• [WORK TO COMPLETE]: Would you please copy each line of the listing that mentions "yellow"?

• [DATA BLOCK]:
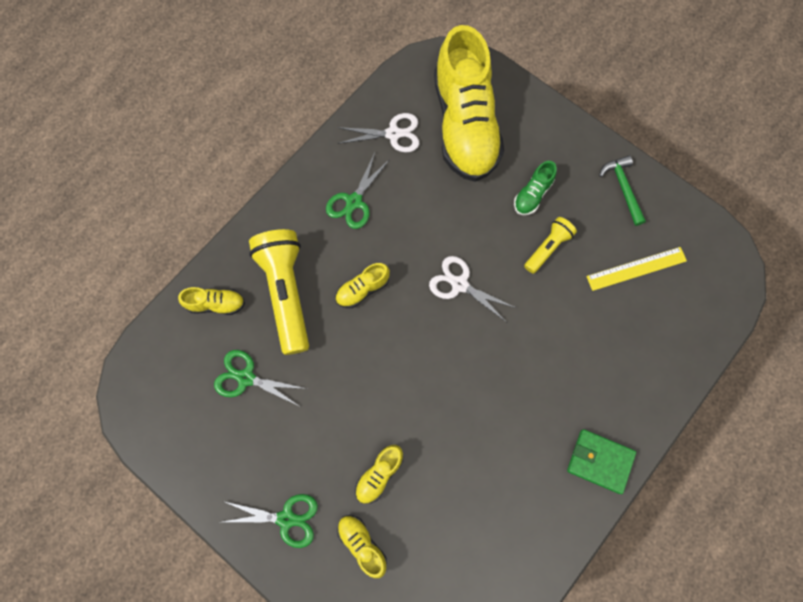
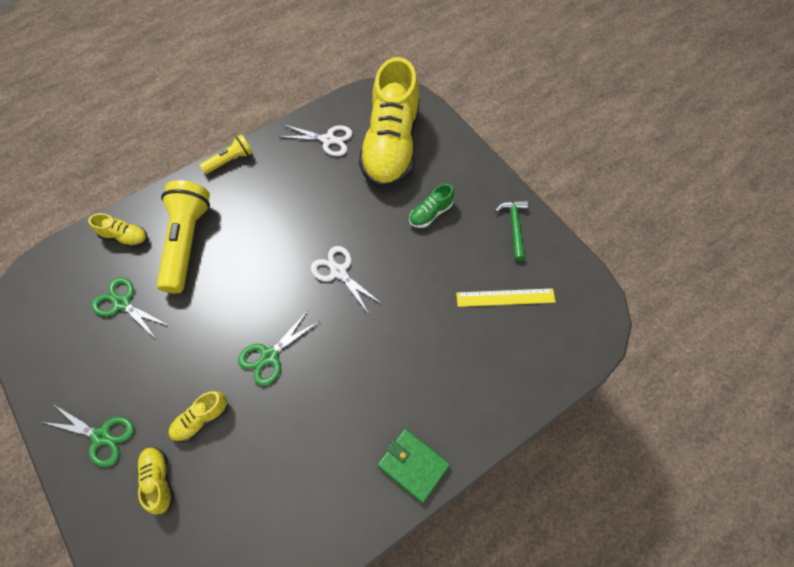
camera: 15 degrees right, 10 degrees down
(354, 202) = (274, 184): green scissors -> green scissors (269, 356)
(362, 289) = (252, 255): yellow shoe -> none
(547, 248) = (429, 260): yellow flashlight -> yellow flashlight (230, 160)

• [SOLUTION TO THIS EXERCISE]:
(362, 289) = (252, 255): yellow shoe -> none
(547, 248) = (429, 260): yellow flashlight -> yellow flashlight (230, 160)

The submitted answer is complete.